• [What the task asks] All lines containing the string "teapot" must be copied from the entries.

• [Data supplied]
Content starts
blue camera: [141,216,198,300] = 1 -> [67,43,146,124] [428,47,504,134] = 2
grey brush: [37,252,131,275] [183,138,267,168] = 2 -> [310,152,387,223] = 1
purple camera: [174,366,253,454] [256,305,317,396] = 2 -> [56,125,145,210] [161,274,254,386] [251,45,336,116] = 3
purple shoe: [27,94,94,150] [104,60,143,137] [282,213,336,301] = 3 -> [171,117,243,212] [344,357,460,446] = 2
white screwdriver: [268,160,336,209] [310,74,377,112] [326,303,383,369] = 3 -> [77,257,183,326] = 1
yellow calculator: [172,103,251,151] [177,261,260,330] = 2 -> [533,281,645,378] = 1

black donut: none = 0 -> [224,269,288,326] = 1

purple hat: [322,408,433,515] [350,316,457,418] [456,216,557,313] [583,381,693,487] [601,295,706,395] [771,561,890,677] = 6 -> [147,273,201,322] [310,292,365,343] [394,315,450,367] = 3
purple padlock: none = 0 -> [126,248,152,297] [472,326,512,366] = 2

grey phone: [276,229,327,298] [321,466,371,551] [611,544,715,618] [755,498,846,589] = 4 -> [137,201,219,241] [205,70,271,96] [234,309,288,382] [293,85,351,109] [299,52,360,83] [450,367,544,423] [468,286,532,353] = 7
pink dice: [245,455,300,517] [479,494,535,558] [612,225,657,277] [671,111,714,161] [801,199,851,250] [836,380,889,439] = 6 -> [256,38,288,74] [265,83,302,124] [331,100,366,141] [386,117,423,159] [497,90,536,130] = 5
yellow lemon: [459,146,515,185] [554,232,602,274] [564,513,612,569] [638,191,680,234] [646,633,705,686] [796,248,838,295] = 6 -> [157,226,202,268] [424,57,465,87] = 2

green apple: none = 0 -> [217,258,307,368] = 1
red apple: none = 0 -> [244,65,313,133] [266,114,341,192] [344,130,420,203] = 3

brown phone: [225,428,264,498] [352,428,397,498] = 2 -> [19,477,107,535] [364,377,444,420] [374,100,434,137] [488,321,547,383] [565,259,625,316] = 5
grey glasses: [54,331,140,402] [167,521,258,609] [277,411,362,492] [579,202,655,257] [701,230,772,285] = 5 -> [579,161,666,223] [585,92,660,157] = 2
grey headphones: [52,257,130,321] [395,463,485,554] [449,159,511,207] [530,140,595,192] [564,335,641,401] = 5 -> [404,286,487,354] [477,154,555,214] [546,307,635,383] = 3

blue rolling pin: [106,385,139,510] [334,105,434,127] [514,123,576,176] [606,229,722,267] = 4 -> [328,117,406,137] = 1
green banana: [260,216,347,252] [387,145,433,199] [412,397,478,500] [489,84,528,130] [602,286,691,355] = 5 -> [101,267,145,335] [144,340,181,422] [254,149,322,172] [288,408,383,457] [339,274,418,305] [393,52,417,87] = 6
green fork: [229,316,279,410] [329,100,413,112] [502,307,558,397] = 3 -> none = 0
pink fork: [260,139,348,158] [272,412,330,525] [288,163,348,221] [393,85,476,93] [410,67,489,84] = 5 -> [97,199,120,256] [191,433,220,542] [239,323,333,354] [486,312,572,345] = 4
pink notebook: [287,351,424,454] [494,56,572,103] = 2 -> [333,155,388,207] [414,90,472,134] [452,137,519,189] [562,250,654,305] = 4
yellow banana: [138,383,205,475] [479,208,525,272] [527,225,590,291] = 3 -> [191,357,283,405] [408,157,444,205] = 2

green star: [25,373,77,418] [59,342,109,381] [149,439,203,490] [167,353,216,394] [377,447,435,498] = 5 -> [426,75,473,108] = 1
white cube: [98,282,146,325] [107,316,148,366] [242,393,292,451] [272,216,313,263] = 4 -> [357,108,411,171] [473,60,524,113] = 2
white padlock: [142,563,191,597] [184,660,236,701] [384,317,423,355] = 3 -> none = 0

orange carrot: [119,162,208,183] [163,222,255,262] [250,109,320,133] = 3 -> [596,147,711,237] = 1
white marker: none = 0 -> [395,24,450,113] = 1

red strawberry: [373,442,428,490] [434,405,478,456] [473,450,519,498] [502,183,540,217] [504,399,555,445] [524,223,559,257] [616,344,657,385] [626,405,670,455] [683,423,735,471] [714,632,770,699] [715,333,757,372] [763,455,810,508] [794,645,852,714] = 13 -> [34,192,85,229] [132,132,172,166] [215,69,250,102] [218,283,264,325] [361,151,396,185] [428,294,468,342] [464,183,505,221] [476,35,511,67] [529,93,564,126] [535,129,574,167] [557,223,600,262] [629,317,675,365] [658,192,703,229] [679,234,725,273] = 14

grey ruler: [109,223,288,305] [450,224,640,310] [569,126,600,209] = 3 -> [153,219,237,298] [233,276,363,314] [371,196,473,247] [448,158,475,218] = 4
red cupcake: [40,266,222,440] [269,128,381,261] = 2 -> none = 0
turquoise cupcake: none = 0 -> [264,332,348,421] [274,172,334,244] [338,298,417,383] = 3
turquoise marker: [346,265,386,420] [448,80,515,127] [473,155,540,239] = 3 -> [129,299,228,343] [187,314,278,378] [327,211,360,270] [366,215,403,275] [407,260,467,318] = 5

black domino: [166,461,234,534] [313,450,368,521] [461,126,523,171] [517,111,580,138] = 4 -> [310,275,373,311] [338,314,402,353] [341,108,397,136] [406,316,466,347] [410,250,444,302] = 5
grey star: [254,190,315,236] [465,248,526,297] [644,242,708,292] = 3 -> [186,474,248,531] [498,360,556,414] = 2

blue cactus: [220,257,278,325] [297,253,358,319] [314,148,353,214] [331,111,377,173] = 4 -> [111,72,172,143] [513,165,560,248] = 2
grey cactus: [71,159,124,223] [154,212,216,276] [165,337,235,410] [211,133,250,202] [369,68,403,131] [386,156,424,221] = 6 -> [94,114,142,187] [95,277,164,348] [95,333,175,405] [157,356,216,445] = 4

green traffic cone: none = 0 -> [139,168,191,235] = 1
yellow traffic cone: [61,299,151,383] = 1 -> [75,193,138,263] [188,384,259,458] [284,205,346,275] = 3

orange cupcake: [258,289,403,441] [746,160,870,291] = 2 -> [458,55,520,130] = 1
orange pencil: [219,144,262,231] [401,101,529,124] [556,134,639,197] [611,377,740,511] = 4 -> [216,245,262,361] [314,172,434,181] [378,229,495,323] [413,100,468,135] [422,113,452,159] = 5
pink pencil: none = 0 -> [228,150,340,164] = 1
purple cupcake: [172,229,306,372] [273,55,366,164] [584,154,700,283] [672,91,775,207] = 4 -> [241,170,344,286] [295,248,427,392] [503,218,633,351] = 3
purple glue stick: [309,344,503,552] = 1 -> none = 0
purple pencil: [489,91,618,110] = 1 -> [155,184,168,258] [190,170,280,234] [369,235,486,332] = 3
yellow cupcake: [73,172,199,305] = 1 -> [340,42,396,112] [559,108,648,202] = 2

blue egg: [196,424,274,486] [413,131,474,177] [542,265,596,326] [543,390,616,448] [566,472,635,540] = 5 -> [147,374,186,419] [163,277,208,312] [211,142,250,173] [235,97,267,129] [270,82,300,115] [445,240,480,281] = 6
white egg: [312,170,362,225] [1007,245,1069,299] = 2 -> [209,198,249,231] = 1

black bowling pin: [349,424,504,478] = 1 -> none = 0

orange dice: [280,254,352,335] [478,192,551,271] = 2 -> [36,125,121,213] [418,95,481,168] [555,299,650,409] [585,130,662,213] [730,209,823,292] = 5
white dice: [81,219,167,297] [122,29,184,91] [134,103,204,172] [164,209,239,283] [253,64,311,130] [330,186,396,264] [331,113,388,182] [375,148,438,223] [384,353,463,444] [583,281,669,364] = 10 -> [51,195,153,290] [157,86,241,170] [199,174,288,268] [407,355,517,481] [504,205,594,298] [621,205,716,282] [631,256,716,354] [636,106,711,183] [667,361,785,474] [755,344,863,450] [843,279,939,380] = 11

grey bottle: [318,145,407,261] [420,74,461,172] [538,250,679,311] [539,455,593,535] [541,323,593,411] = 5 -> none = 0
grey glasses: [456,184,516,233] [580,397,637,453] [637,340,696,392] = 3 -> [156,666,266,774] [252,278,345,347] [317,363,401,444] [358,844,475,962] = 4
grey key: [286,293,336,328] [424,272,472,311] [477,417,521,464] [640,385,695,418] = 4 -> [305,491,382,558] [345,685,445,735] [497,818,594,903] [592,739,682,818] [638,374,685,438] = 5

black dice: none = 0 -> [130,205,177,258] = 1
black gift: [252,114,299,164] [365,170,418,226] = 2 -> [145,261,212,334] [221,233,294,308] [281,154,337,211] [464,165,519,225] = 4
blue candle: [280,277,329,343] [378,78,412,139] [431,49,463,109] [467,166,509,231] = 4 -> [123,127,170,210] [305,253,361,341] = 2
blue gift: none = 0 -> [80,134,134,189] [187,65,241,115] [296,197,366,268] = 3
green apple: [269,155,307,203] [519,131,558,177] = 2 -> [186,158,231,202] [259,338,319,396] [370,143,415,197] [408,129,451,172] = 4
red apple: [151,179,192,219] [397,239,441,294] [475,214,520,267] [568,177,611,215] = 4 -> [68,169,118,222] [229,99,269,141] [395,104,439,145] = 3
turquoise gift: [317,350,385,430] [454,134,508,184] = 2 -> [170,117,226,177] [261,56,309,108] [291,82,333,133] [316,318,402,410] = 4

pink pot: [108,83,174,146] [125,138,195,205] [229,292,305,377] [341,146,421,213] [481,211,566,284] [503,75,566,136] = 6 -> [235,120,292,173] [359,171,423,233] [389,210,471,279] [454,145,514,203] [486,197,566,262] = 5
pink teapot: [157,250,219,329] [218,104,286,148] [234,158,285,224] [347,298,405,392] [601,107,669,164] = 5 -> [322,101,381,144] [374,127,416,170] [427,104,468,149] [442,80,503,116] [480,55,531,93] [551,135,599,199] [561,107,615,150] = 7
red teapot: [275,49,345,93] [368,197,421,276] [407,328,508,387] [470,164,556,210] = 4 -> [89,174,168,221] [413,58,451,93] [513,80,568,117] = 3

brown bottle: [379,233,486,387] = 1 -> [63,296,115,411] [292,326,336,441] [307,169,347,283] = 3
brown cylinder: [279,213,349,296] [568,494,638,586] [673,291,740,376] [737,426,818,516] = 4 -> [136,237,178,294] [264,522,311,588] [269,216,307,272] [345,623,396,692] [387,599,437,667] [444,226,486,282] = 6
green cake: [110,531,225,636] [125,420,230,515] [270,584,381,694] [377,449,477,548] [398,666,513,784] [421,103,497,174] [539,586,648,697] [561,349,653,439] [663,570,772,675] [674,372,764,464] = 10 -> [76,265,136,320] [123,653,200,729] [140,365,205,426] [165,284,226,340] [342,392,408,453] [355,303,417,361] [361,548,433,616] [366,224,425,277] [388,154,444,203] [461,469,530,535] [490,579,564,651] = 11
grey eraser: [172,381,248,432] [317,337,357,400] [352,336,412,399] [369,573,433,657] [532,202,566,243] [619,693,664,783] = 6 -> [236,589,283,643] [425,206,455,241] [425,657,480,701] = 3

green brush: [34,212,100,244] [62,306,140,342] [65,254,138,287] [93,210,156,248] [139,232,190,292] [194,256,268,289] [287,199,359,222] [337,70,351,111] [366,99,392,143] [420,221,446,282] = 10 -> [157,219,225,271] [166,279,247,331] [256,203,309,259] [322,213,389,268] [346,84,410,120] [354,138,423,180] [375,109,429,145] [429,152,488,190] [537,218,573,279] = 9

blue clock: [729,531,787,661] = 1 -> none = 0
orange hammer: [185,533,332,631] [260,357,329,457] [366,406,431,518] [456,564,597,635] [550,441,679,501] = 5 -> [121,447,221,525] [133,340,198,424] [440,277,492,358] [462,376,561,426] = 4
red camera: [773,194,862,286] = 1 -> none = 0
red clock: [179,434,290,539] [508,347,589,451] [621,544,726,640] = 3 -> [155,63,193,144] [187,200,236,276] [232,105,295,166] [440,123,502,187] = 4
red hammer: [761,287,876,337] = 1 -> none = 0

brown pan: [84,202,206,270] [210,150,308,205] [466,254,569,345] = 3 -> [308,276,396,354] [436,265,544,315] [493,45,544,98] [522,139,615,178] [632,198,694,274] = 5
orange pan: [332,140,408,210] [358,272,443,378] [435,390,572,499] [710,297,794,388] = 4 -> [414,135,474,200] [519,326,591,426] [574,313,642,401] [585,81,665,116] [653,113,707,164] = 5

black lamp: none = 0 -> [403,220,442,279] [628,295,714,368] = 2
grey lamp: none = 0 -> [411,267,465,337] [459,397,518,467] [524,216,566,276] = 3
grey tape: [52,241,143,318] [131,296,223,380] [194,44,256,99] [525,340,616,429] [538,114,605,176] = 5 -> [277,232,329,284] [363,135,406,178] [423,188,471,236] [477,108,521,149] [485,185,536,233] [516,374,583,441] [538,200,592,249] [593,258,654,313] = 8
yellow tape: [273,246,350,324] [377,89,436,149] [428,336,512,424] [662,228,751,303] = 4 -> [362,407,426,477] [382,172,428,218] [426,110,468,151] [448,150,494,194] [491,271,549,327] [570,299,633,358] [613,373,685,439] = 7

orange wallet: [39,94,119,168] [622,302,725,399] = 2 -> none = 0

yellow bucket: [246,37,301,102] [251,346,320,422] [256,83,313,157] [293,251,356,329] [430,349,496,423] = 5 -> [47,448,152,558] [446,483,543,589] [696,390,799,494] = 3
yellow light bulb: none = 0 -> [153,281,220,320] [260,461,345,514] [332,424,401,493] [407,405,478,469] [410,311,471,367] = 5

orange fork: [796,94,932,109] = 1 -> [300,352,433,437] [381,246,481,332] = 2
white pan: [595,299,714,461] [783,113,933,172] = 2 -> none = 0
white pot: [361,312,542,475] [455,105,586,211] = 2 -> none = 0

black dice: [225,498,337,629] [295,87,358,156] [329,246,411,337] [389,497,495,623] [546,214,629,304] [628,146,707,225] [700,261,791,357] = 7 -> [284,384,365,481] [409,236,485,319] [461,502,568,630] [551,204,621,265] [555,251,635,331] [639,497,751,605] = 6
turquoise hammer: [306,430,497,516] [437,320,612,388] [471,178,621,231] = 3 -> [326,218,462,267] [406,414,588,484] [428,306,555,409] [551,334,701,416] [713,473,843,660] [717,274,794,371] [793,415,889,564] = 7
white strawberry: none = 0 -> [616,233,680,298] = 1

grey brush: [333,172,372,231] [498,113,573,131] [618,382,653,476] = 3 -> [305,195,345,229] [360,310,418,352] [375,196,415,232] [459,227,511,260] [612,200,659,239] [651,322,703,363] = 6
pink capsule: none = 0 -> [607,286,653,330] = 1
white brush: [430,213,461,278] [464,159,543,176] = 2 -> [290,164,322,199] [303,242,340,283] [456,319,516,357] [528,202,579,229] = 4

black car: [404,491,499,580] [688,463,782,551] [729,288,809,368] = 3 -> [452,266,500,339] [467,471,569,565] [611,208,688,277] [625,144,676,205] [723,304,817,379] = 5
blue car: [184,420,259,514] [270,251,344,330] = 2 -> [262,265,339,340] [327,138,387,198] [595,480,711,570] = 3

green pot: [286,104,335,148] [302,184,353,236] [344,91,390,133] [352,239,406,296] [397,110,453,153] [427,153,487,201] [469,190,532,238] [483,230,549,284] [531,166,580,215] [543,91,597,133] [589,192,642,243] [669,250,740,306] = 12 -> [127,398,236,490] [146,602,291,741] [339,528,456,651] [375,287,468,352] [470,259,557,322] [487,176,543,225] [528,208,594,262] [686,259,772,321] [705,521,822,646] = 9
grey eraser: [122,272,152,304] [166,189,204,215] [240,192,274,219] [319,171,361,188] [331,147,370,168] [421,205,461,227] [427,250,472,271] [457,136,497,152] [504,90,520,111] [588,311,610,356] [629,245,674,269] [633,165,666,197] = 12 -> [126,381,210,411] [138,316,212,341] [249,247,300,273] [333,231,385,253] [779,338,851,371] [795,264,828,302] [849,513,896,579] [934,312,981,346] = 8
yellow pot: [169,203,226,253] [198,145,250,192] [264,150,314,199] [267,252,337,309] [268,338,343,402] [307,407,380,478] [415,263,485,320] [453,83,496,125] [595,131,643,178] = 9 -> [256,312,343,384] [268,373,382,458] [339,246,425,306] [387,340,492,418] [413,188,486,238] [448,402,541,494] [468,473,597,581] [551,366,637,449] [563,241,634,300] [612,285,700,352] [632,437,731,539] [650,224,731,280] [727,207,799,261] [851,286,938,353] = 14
Content ends
• [Response to the exercise]
pink teapot: [157,250,219,329] [218,104,286,148] [234,158,285,224] [347,298,405,392] [601,107,669,164] = 5 -> [322,101,381,144] [374,127,416,170] [427,104,468,149] [442,80,503,116] [480,55,531,93] [551,135,599,199] [561,107,615,150] = 7
red teapot: [275,49,345,93] [368,197,421,276] [407,328,508,387] [470,164,556,210] = 4 -> [89,174,168,221] [413,58,451,93] [513,80,568,117] = 3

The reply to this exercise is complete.